▸ **WHAT THIS TASK INVOLVES**
Write out the material from its first line through the line with "green hexagon: moved 1 px left", putting "octagon" in place of each "hexagon" and changing nothing else. Give only those lines.
□ □ □ □
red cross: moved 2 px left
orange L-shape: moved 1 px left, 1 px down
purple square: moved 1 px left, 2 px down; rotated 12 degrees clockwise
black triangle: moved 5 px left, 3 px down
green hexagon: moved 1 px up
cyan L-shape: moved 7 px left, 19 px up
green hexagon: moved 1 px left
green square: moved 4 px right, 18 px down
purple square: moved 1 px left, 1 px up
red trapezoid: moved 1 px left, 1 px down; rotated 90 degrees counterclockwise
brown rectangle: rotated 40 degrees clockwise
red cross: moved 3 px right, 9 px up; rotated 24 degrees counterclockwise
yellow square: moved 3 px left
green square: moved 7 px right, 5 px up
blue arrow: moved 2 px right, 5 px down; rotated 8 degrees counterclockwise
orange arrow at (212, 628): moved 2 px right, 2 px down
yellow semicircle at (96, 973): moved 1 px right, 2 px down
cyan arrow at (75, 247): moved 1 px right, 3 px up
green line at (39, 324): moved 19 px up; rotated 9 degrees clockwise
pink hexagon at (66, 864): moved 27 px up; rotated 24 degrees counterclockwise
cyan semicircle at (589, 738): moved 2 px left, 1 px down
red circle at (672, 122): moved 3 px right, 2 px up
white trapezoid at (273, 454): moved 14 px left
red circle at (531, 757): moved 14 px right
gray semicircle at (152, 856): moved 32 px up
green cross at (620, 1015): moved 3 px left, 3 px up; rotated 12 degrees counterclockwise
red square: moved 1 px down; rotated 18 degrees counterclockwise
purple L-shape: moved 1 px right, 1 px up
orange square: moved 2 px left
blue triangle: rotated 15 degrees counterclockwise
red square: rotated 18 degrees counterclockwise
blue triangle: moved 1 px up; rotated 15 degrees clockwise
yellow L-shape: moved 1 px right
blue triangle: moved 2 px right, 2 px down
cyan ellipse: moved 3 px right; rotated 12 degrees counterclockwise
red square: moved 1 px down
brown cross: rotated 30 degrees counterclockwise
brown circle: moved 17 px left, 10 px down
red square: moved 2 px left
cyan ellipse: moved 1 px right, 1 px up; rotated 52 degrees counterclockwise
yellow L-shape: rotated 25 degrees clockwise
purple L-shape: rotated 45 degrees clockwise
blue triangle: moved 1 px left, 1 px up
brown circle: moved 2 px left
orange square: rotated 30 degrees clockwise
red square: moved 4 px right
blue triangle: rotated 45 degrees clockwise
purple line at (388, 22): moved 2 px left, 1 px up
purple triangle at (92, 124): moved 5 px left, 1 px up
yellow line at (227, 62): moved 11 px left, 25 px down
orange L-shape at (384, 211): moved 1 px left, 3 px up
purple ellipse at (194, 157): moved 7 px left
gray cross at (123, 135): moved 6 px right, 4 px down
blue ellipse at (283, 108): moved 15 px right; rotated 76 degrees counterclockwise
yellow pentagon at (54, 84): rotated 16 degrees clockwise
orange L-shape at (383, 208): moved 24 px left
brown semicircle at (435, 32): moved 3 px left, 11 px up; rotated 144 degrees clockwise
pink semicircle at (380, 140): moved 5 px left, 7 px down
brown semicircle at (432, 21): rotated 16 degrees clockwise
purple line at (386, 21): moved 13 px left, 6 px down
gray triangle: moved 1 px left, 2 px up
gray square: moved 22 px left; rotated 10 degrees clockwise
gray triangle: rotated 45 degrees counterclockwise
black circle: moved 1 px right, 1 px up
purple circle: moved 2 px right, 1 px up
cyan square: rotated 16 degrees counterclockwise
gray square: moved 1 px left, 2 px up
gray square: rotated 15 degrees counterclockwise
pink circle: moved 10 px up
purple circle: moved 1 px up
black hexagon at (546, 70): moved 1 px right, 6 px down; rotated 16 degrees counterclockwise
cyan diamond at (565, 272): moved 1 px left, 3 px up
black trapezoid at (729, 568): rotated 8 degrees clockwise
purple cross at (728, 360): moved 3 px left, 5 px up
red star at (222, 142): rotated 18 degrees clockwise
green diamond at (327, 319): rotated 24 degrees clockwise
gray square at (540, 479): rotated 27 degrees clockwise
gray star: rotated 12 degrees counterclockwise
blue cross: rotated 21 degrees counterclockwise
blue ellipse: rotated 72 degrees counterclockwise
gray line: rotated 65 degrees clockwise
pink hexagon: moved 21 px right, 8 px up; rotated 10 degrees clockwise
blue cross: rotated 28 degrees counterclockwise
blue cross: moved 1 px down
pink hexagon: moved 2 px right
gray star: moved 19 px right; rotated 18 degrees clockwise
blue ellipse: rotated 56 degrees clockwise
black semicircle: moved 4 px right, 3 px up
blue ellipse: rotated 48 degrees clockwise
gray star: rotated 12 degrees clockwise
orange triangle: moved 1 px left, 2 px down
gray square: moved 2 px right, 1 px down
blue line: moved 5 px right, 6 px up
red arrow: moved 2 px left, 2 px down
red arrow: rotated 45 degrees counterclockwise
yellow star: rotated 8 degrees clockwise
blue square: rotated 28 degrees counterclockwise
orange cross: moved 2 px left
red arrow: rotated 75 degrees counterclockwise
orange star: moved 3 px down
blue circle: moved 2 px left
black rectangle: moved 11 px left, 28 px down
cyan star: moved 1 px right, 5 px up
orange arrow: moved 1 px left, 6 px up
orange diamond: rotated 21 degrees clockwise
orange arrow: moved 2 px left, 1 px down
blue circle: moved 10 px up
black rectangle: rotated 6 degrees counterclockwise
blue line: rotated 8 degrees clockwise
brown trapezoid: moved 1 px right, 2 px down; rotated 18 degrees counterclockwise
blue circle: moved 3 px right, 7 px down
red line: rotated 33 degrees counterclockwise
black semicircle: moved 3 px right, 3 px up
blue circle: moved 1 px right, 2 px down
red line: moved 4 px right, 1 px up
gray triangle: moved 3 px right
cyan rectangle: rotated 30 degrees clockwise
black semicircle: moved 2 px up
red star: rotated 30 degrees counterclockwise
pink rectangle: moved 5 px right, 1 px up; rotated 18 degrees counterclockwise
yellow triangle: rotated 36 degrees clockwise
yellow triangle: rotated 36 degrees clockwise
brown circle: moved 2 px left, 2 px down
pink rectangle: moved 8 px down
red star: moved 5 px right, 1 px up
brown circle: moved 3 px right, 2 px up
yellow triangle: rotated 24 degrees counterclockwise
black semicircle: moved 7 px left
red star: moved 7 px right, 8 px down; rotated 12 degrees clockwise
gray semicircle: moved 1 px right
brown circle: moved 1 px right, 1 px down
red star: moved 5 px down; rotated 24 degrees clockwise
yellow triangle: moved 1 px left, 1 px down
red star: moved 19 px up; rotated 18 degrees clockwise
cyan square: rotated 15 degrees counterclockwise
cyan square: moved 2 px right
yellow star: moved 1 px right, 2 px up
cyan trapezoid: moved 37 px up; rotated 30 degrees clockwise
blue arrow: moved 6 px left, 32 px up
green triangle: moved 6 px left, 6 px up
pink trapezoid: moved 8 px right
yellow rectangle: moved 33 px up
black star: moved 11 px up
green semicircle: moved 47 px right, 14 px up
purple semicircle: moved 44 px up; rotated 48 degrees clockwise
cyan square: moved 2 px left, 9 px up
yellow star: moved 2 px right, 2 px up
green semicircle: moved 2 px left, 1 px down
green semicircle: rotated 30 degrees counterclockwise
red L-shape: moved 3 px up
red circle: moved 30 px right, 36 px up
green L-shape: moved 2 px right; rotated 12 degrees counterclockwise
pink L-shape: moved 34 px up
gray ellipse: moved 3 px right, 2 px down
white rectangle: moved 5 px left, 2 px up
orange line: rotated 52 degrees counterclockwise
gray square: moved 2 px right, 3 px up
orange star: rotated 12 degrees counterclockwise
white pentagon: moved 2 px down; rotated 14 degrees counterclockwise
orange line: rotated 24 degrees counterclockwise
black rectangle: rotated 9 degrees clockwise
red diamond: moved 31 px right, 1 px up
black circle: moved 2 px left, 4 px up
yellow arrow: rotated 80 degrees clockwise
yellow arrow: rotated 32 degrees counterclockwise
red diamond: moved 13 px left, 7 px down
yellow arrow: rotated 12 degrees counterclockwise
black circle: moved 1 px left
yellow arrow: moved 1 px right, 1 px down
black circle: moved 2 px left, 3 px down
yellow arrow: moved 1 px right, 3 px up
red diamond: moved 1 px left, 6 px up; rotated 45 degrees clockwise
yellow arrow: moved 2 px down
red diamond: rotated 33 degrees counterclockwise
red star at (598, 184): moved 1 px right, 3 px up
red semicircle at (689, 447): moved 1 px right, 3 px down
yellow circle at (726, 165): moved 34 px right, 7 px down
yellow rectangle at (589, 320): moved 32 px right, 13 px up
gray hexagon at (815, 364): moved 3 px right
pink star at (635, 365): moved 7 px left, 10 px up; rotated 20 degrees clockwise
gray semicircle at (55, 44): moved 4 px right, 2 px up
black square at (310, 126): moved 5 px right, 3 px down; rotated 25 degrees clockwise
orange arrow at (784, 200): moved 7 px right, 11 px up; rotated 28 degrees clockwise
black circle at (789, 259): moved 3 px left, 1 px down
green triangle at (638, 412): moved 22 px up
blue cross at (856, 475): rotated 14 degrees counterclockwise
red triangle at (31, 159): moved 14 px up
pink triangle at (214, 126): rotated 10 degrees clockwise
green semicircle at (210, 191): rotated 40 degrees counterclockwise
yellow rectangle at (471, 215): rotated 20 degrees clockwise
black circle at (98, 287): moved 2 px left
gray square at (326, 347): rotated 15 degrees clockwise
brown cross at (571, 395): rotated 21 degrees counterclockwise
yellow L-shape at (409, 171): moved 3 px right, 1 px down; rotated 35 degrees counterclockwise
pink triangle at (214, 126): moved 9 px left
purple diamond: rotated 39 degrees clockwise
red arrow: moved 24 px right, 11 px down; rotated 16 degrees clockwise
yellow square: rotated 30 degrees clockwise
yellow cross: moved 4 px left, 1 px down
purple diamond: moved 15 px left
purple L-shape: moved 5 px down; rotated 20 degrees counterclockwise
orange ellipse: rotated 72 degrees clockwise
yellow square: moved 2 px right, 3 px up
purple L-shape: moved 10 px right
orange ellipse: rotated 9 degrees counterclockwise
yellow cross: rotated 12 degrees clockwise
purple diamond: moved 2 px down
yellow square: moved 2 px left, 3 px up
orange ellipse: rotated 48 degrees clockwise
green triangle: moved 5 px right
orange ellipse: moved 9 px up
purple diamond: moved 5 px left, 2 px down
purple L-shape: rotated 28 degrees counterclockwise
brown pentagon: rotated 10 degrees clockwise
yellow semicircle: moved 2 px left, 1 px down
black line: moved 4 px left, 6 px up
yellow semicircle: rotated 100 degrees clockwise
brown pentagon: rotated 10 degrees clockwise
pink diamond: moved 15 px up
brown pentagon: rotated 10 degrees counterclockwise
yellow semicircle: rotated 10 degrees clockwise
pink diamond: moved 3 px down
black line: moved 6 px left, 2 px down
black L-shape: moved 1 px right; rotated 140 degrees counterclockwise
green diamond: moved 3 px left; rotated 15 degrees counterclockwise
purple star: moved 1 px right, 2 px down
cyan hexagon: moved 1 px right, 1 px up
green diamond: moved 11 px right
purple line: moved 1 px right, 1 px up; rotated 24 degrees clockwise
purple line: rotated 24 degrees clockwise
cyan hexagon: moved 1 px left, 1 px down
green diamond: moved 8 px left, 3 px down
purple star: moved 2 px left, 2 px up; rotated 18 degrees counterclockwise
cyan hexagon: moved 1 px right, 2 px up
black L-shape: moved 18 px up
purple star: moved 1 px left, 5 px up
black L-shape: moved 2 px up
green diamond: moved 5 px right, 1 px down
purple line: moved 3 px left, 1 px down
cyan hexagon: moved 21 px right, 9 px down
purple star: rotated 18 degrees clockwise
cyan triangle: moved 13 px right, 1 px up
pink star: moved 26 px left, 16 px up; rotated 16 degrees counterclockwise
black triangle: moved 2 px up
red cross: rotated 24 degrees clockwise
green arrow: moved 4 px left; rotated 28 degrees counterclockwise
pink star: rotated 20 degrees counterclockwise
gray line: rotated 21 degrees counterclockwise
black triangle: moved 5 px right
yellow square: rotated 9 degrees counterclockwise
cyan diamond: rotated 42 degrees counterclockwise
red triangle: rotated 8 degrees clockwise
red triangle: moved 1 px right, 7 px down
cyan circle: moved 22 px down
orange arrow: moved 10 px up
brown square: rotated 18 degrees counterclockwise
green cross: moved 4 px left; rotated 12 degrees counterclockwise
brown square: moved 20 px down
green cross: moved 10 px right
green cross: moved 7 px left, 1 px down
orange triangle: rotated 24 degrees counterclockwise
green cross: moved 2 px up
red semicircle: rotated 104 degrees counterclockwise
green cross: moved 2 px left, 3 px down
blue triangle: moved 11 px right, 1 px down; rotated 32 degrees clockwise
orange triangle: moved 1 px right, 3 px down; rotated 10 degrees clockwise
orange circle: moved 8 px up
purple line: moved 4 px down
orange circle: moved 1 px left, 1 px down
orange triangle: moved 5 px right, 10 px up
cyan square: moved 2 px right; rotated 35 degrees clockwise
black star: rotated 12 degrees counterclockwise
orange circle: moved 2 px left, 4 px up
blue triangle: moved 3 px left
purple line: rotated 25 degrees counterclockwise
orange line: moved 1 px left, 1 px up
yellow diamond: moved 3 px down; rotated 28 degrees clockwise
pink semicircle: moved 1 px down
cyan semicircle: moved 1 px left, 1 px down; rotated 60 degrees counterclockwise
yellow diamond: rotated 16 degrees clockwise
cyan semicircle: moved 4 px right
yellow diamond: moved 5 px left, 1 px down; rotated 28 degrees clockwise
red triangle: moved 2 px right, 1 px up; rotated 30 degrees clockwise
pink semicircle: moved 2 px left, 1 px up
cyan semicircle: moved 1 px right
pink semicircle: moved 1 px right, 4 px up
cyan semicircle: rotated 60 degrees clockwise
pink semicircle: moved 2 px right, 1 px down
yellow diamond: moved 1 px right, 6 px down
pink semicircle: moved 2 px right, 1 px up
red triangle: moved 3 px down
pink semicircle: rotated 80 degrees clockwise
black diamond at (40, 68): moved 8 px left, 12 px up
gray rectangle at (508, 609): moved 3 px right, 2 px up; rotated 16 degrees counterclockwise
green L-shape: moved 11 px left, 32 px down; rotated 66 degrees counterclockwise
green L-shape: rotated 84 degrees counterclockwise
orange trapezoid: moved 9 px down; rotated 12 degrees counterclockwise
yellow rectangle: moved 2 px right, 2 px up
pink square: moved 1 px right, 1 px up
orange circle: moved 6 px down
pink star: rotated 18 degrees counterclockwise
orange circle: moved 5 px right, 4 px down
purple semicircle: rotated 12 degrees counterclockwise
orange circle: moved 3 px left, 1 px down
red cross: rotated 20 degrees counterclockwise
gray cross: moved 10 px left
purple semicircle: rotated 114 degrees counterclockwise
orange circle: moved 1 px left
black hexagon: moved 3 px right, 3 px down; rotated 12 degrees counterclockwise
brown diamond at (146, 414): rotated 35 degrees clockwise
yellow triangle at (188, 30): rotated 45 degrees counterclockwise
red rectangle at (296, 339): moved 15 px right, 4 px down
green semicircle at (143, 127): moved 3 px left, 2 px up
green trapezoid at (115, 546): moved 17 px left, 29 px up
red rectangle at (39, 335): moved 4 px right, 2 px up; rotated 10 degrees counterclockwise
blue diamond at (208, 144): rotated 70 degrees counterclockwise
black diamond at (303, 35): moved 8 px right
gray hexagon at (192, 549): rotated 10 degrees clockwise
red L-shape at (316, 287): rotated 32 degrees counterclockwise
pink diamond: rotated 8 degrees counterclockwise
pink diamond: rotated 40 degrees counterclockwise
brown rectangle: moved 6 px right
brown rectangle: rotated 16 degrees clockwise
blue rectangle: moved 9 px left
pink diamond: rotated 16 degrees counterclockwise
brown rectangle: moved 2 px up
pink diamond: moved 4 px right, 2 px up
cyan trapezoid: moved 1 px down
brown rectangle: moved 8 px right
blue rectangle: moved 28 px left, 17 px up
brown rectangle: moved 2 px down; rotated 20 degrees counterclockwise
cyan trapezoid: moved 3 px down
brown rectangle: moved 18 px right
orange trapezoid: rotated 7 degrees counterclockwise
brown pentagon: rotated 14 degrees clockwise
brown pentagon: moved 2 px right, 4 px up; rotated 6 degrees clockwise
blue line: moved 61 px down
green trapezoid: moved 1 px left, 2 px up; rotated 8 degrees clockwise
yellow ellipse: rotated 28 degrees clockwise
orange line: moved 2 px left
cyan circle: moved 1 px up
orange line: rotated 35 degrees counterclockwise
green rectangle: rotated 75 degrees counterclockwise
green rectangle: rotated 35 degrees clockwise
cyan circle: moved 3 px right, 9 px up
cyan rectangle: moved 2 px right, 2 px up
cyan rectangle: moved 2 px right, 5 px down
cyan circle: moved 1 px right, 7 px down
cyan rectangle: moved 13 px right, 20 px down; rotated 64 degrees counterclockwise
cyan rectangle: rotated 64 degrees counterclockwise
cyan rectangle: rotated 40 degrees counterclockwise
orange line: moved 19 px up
□ □ □ □
▸ **RESULT OF THE EXERCISE**
red cross: moved 2 px left
orange L-shape: moved 1 px left, 1 px down
purple square: moved 1 px left, 2 px down; rotated 12 degrees clockwise
black triangle: moved 5 px left, 3 px down
green octagon: moved 1 px up
cyan L-shape: moved 7 px left, 19 px up
green octagon: moved 1 px left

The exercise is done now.